The data =>

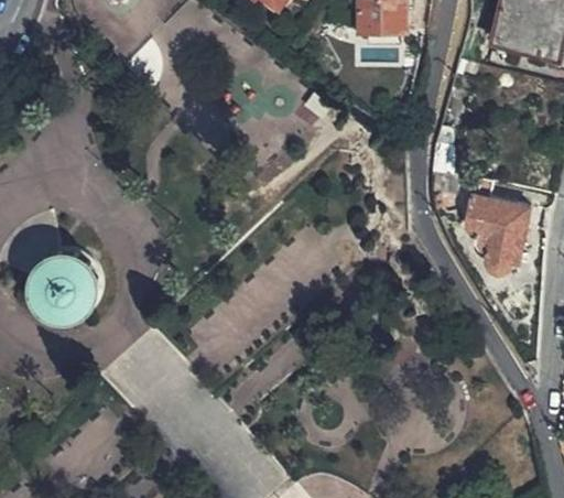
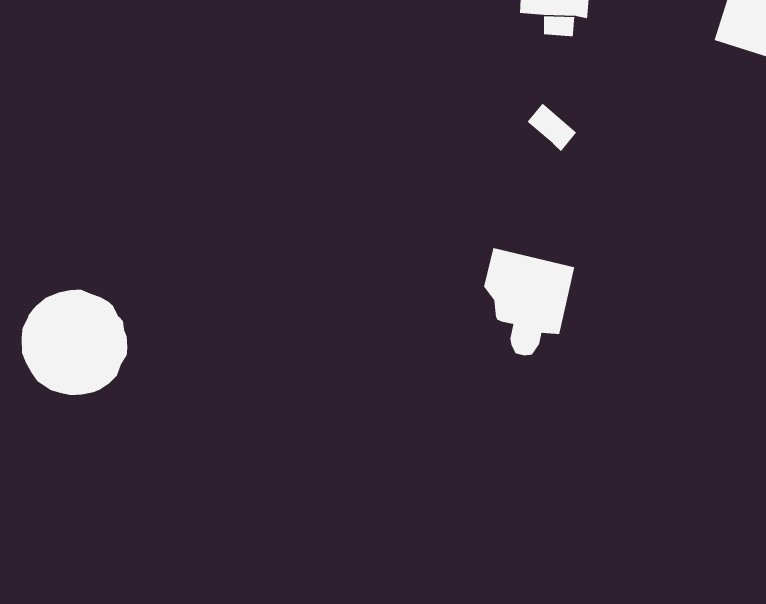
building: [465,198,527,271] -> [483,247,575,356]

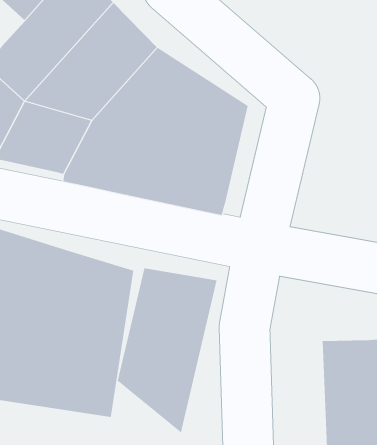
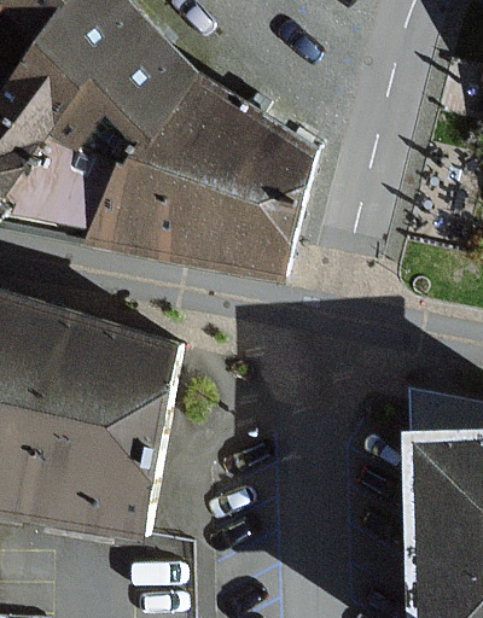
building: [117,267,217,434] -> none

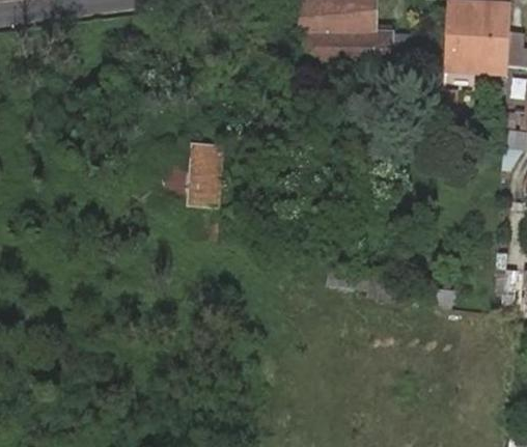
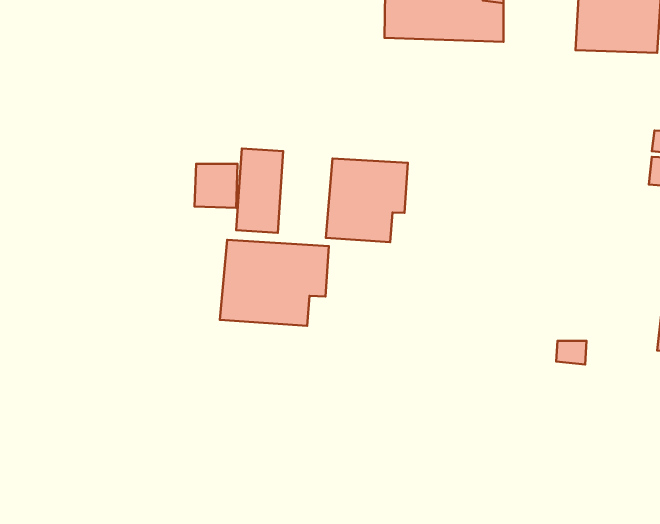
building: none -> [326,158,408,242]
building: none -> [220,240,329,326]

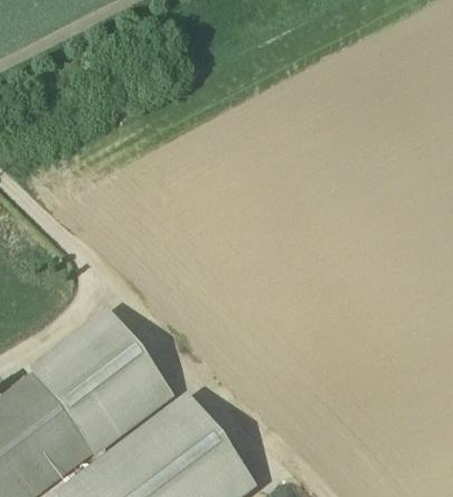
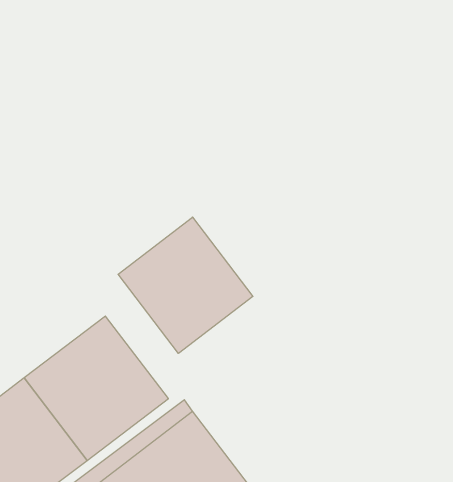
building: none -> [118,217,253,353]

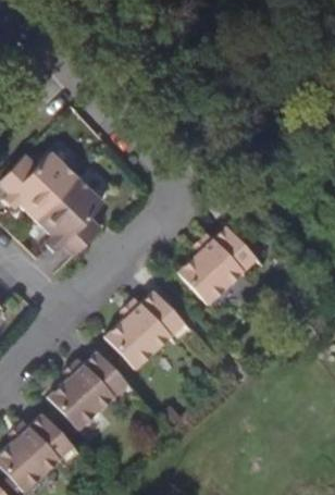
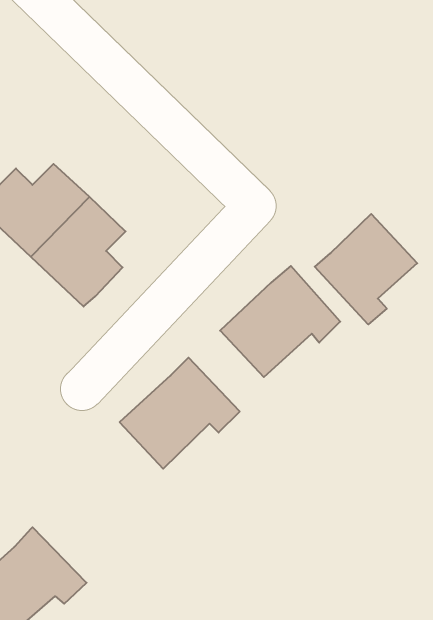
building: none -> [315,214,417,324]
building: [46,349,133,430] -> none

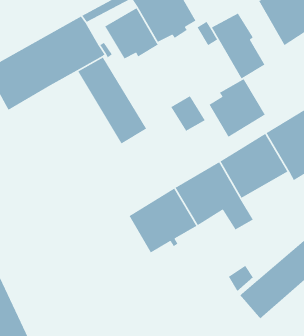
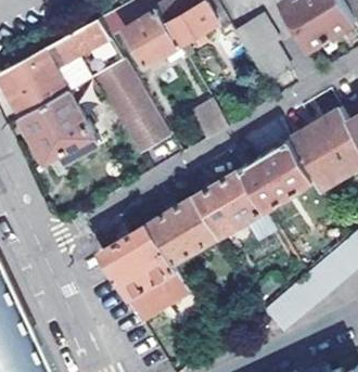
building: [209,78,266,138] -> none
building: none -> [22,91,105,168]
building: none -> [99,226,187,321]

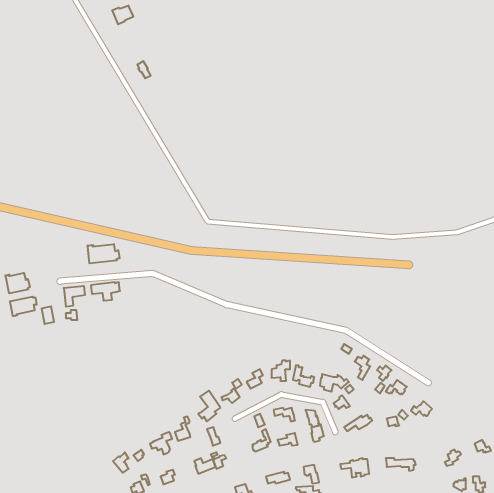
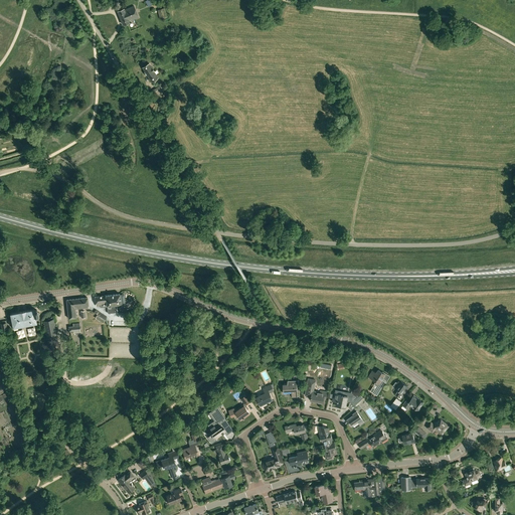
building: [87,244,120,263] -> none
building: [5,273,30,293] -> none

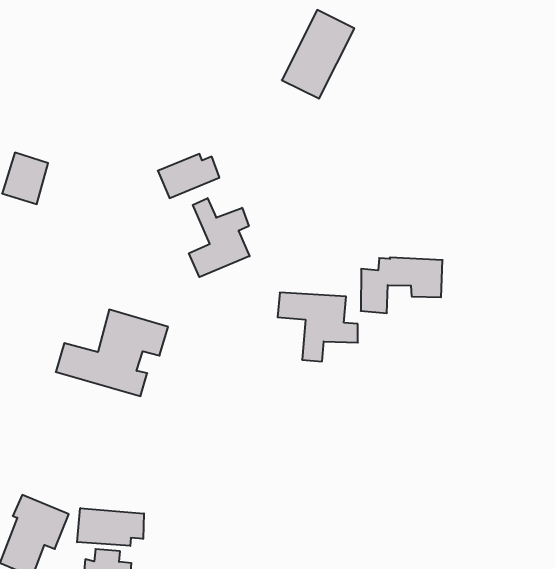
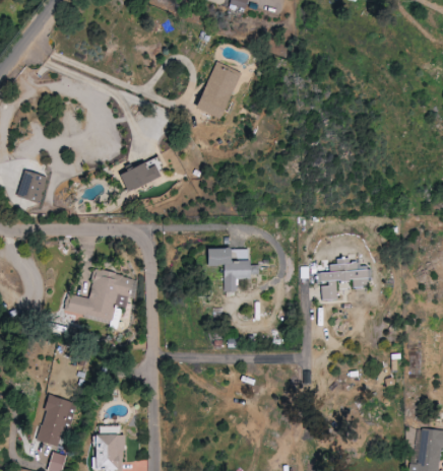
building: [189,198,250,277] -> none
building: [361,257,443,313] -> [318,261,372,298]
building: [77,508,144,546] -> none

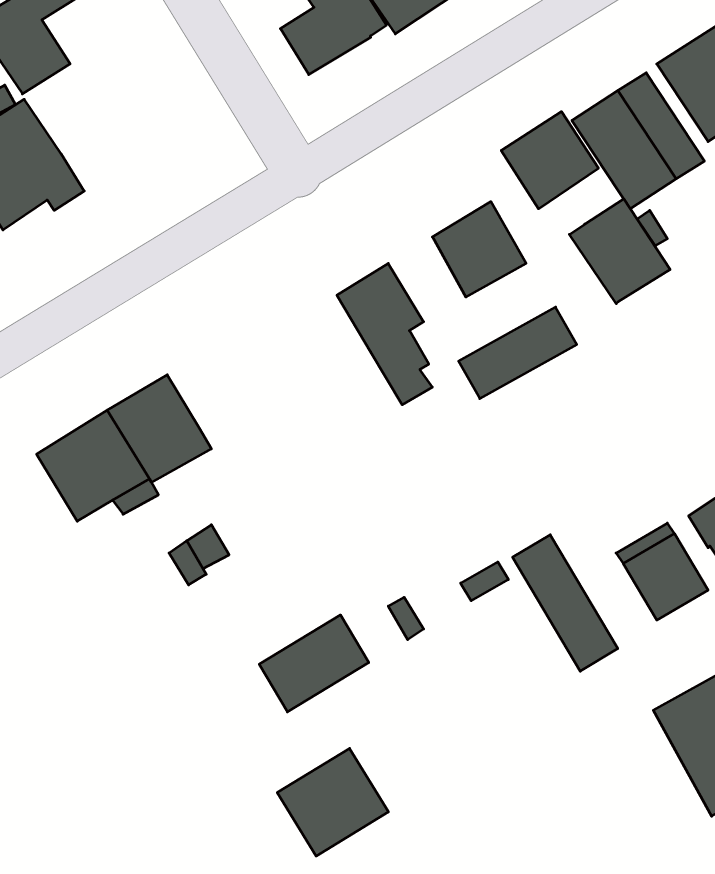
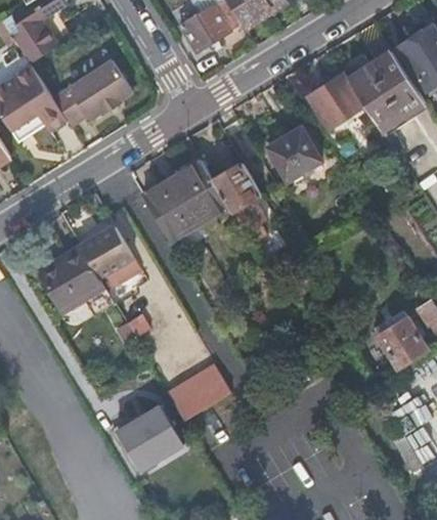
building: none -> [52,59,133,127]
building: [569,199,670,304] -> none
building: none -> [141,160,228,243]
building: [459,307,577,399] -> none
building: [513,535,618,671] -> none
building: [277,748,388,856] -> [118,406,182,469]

About this exercise => Beginning with the line that contains "building: [87,244,120,263] -> none" and ending with the last line of the data above, output those lines exactly and nothing more, without any pictures.

Task output =>
building: [87,244,120,263] -> none
building: [5,273,30,293] -> none

building: [189,198,250,277] -> none
building: [361,257,443,313] -> [318,261,372,298]
building: [77,508,144,546] -> none

building: none -> [52,59,133,127]
building: [569,199,670,304] -> none
building: none -> [141,160,228,243]
building: [459,307,577,399] -> none
building: [513,535,618,671] -> none
building: [277,748,388,856] -> [118,406,182,469]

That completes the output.